- _Material provided_
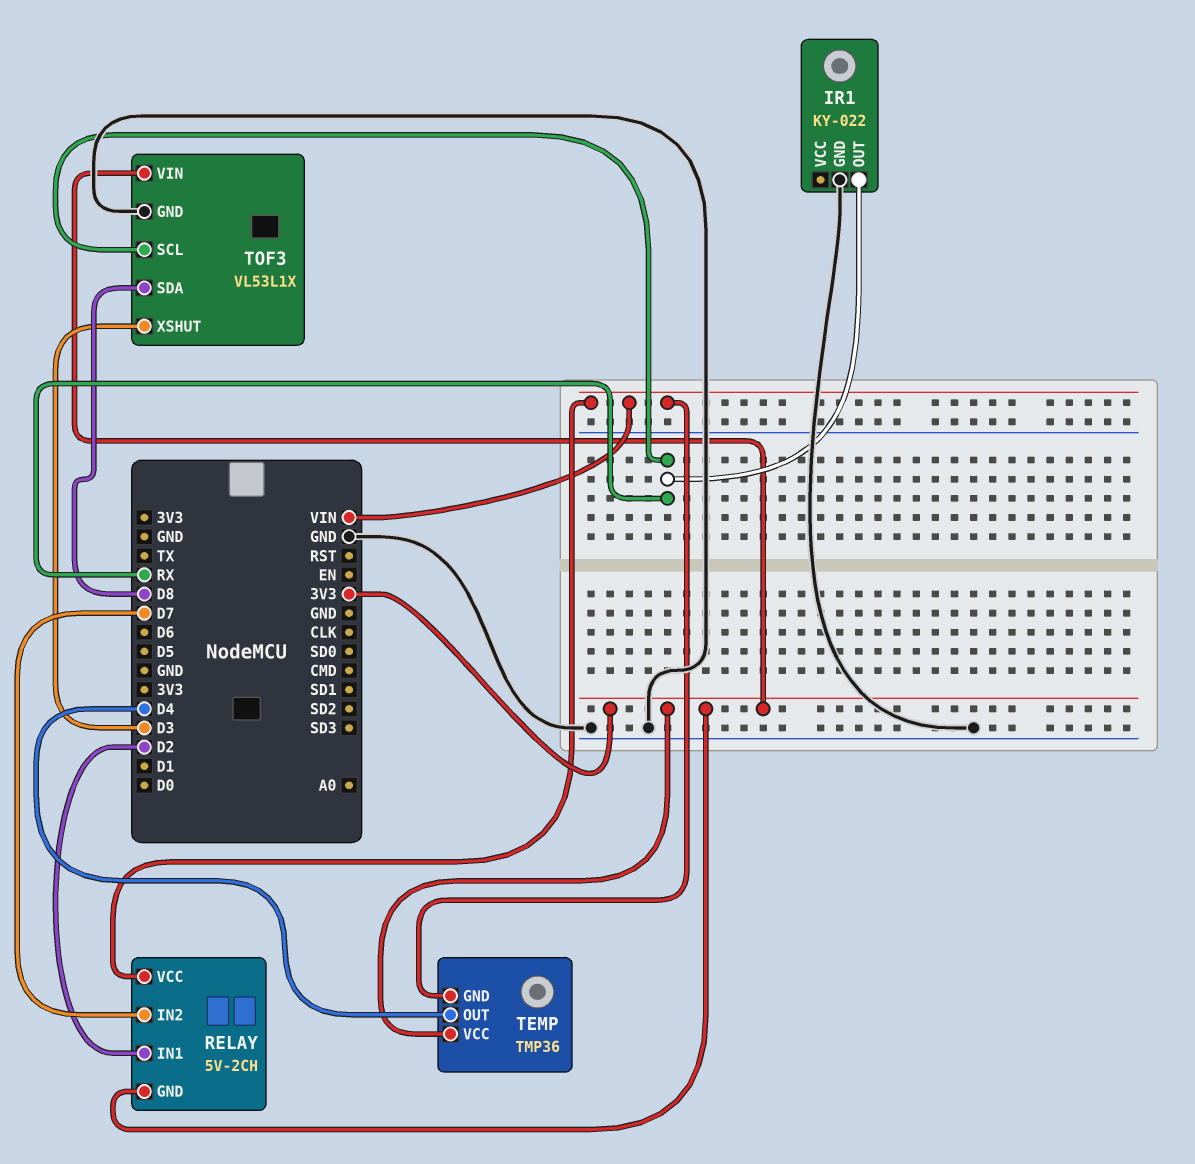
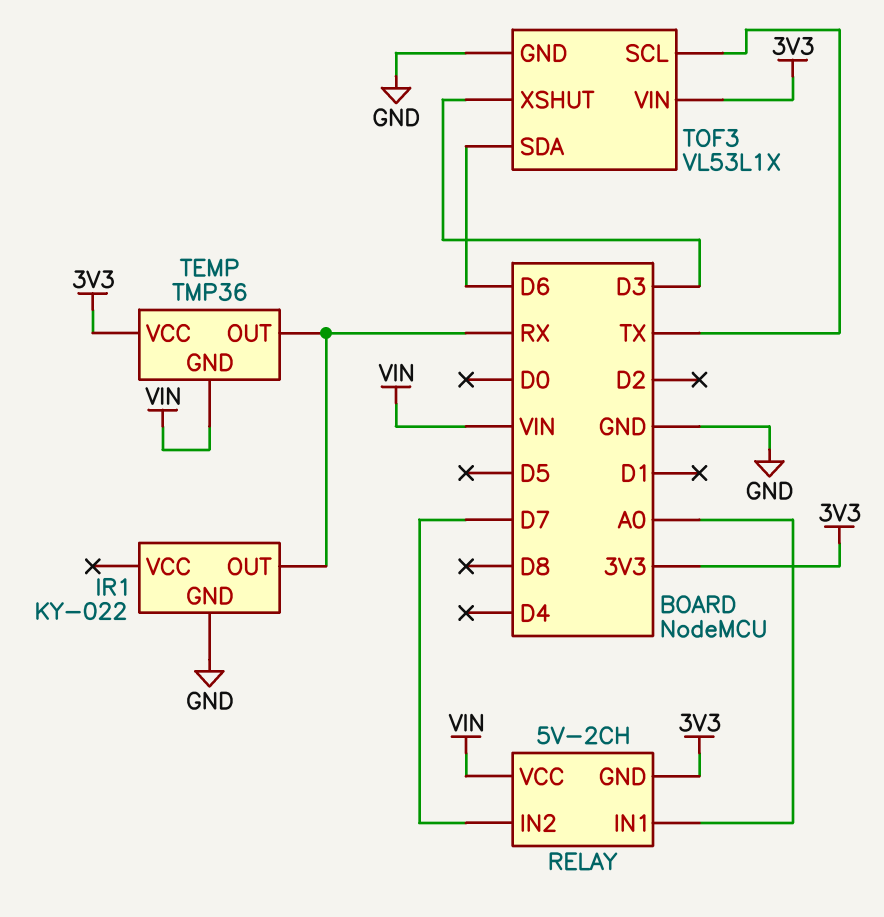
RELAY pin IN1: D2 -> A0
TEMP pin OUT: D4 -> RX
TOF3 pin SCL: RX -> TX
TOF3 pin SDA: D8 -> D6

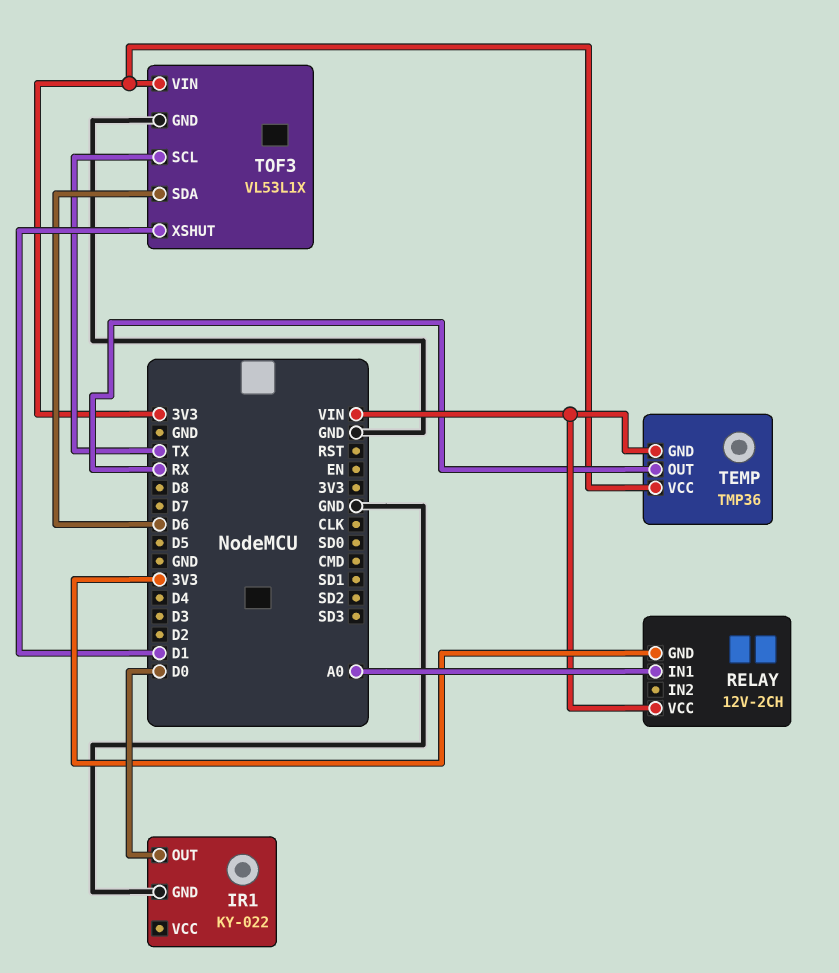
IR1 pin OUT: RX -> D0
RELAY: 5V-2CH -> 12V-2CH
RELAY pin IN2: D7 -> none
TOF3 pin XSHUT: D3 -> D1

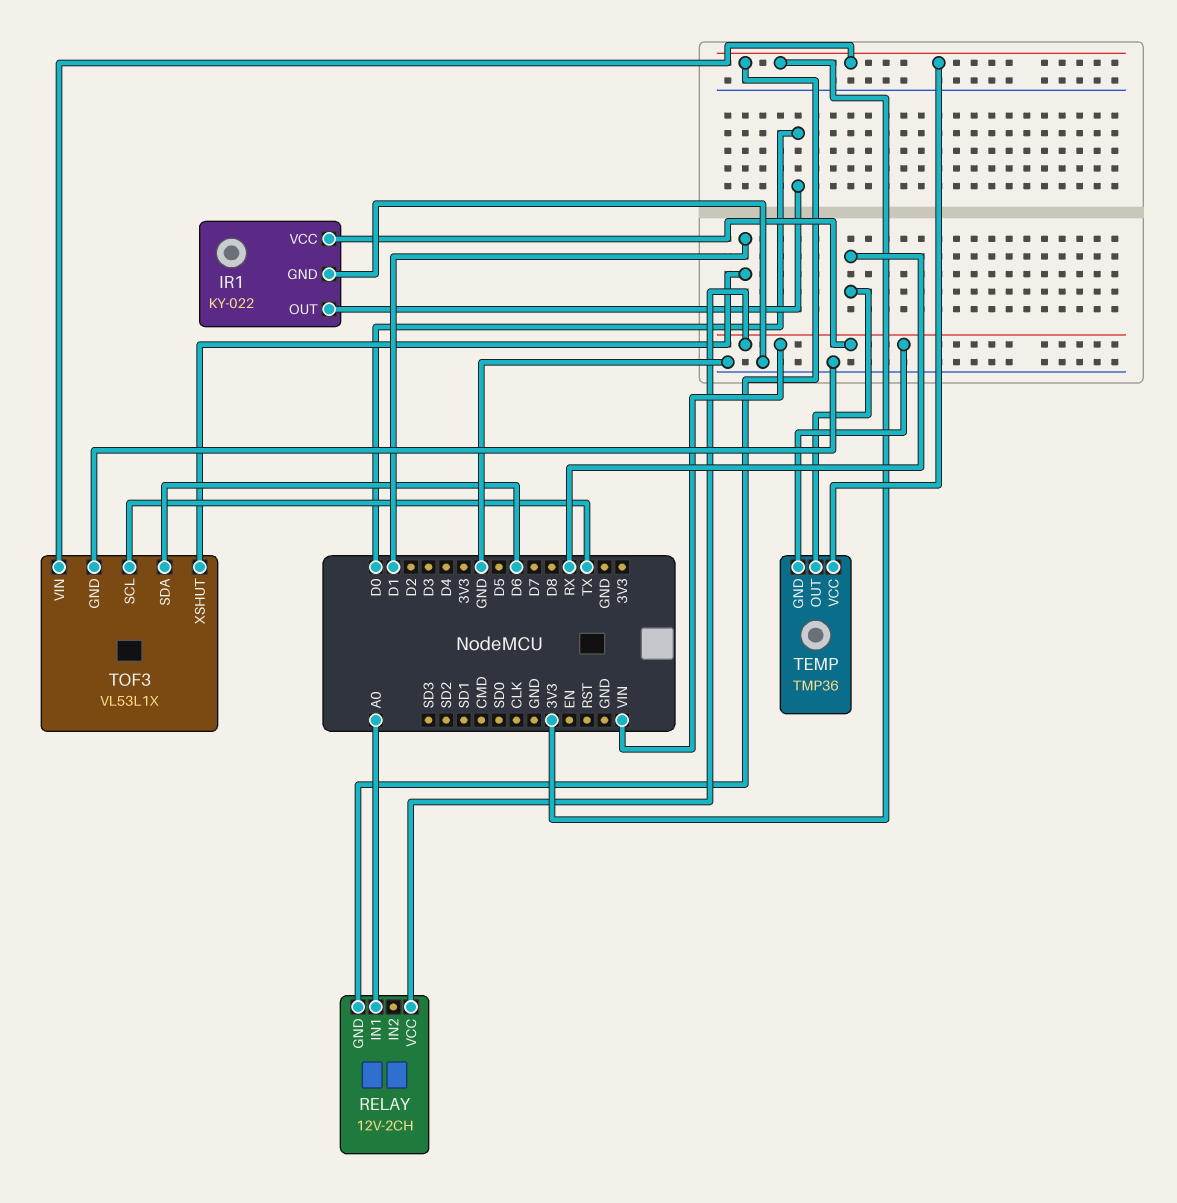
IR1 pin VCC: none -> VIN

---

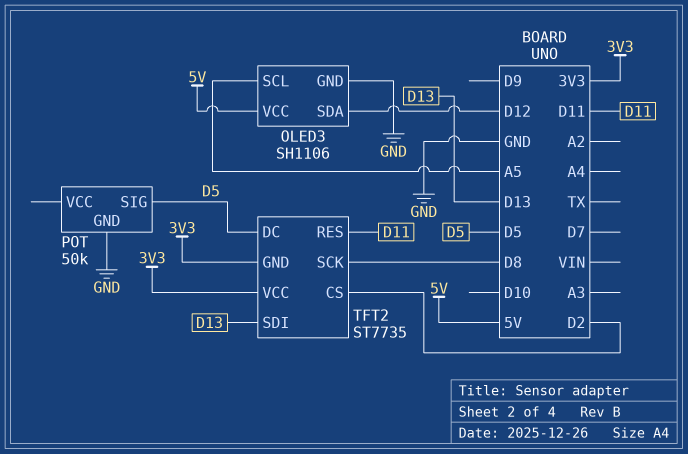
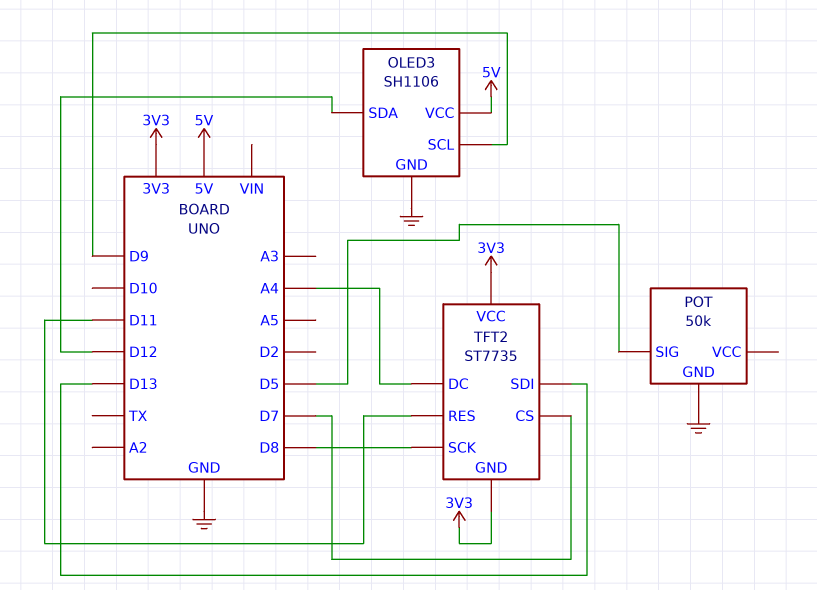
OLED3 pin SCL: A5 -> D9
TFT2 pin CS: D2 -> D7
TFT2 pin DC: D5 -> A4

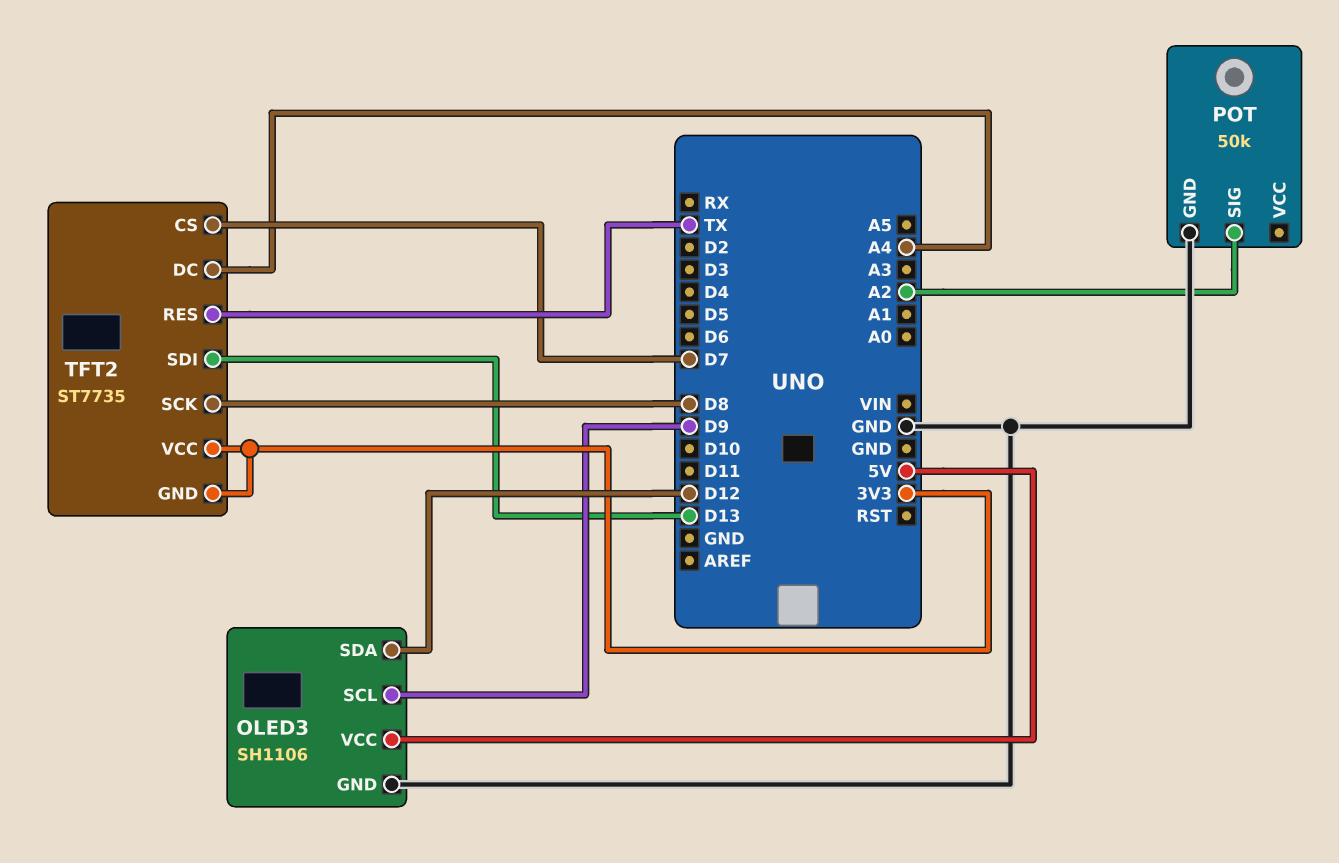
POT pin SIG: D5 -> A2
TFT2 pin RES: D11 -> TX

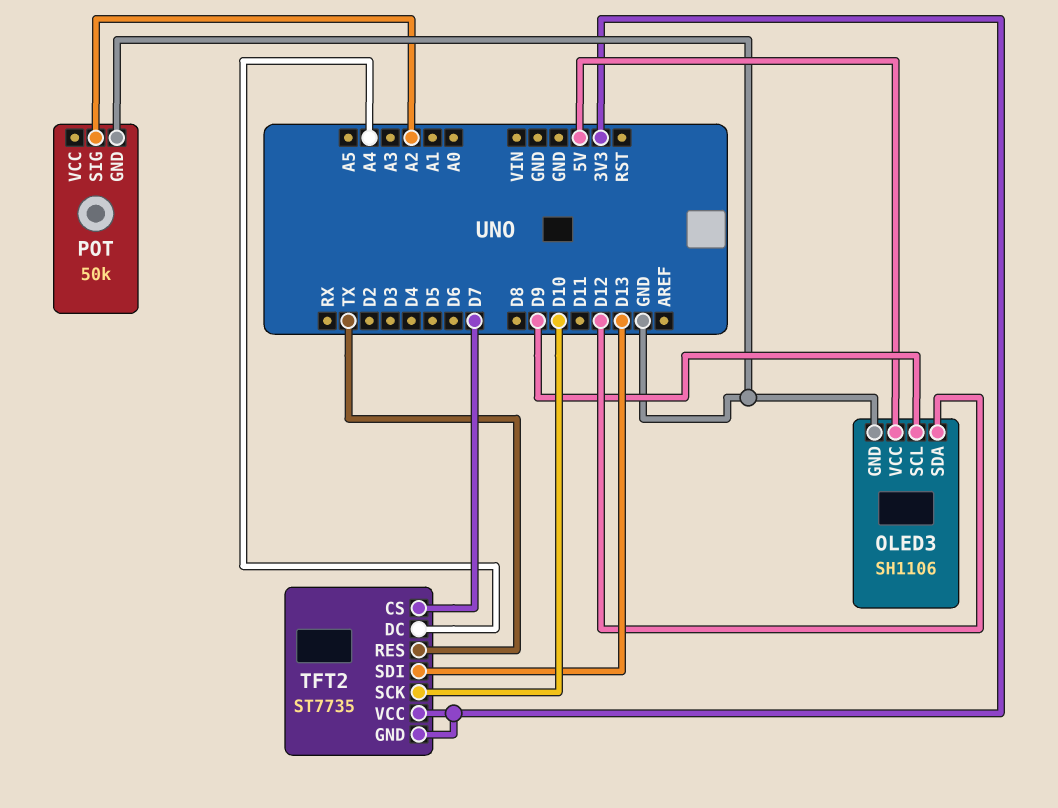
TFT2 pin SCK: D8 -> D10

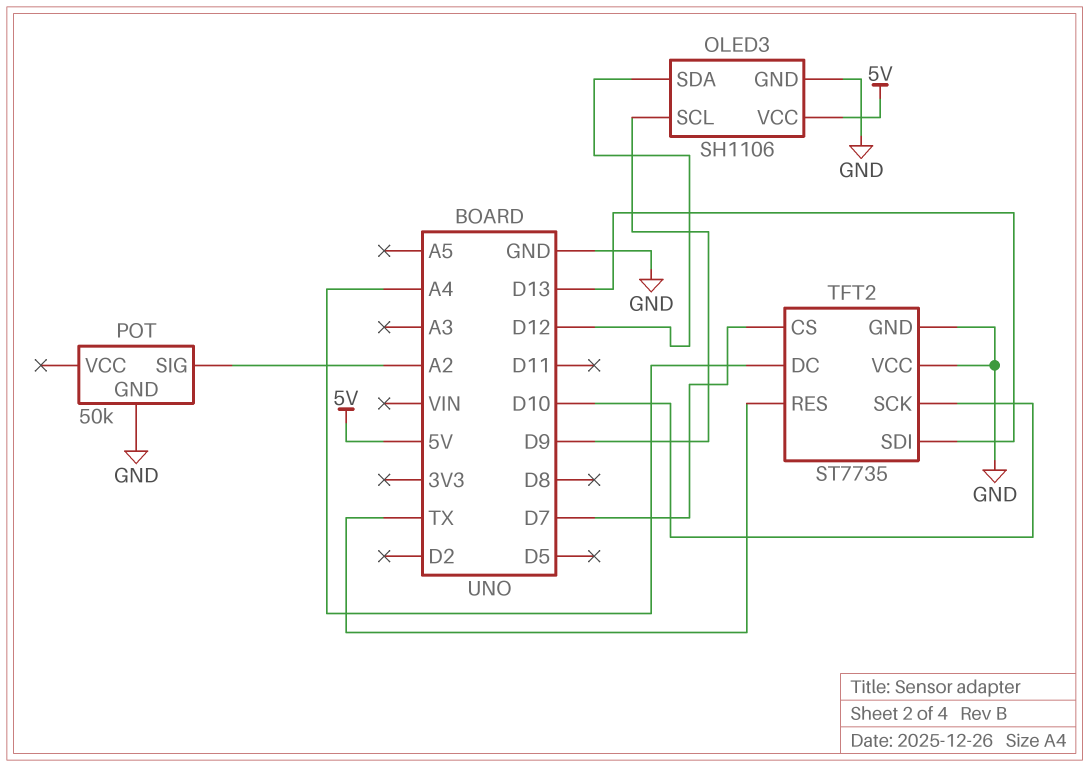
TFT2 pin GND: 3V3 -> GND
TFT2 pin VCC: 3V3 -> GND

- _Problem statement_
In the listing above, find the line with "TFT2 pin SCK: D8 -> D10" and the line with "TFT2 pin VCC: 3V3 -> GND". Transcribe those two and everything between, exactly, leaving out pictures.

- _Answer to this task_
TFT2 pin SCK: D8 -> D10

TFT2 pin GND: 3V3 -> GND
TFT2 pin VCC: 3V3 -> GND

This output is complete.